Input records START

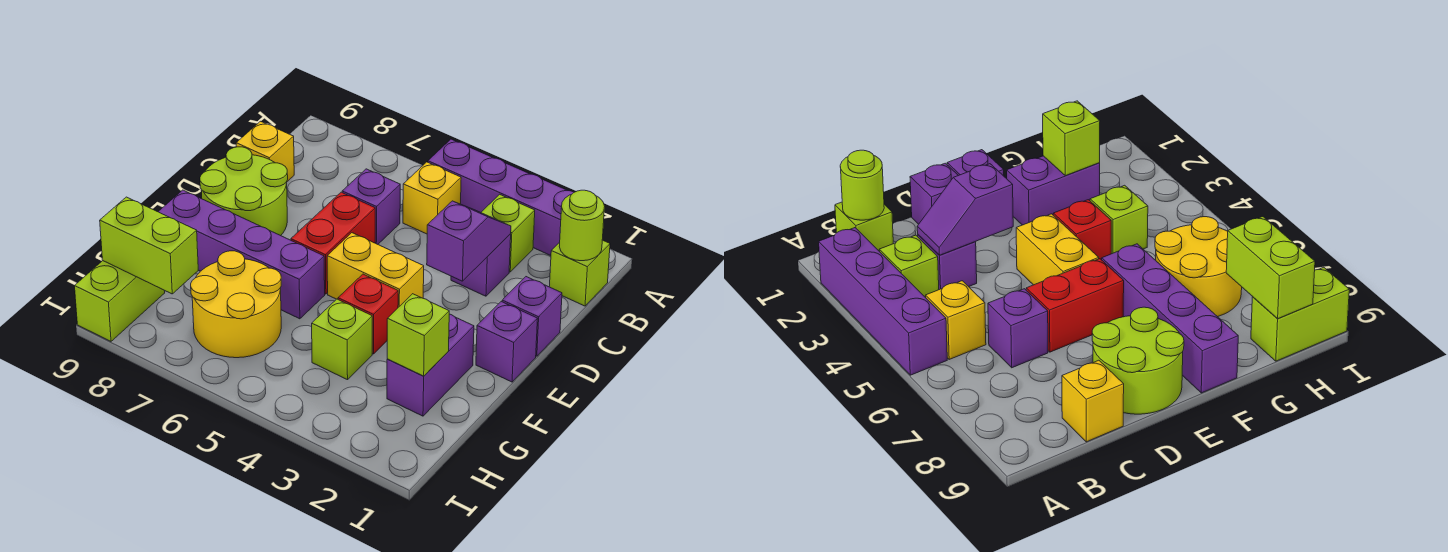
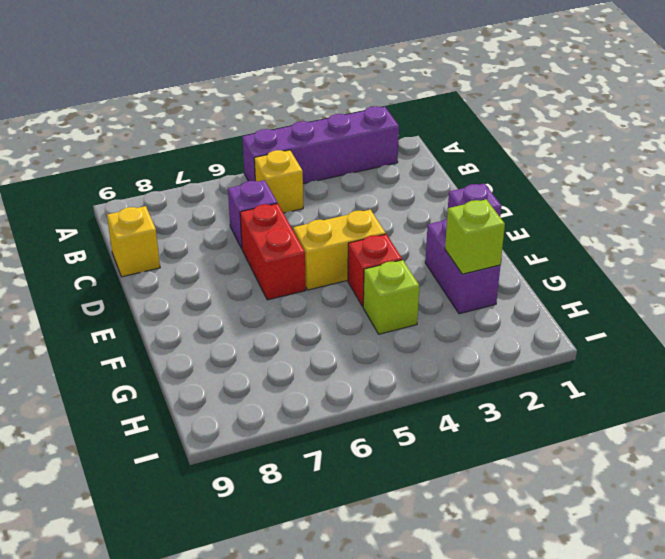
none -> lime brick B1 level 1
none -> lime brick B3 level 1
none -> purple brick C3 level 1

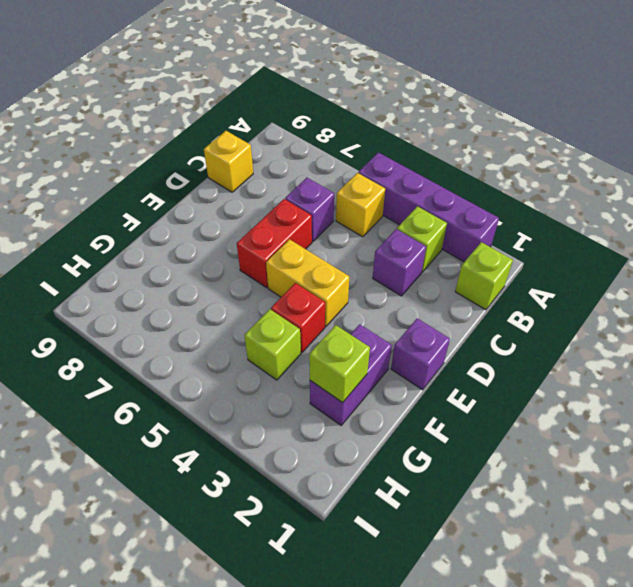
none -> purple brick D1 level 1
none -> lime round brick D8:E9 level 1
none -> purple brick F6:F9 level 1

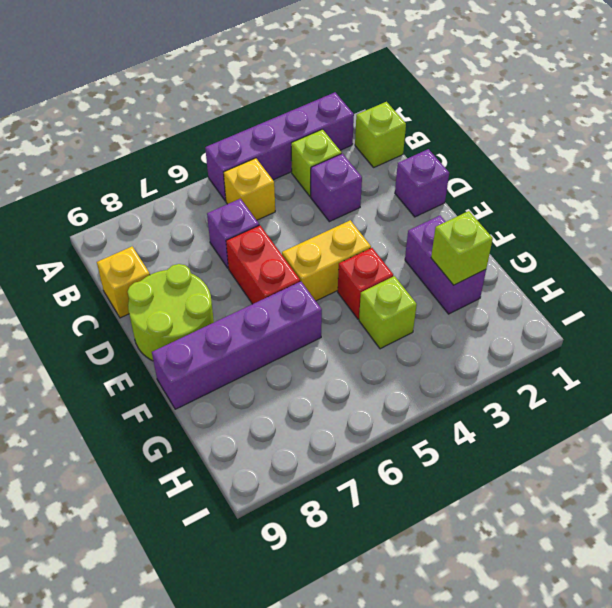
none -> purple brick E1 level 1
none -> yellow round brick G6:H7 level 1
none -> lime brick H9:I9 level 1

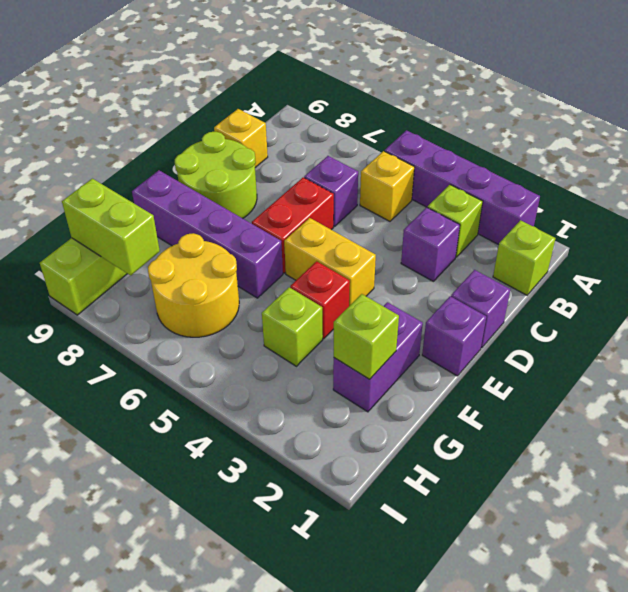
none -> lime round brick B1 level 2
none -> purple slope C3:D3 level 2 top D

Input records END

Print the whole listing above exactly, and keep every picture out of the copy.

none -> lime brick B1 level 1
none -> lime brick B3 level 1
none -> purple brick C3 level 1

none -> purple brick D1 level 1
none -> lime round brick D8:E9 level 1
none -> purple brick F6:F9 level 1

none -> purple brick E1 level 1
none -> yellow round brick G6:H7 level 1
none -> lime brick H9:I9 level 1

none -> lime round brick B1 level 2
none -> purple slope C3:D3 level 2 top D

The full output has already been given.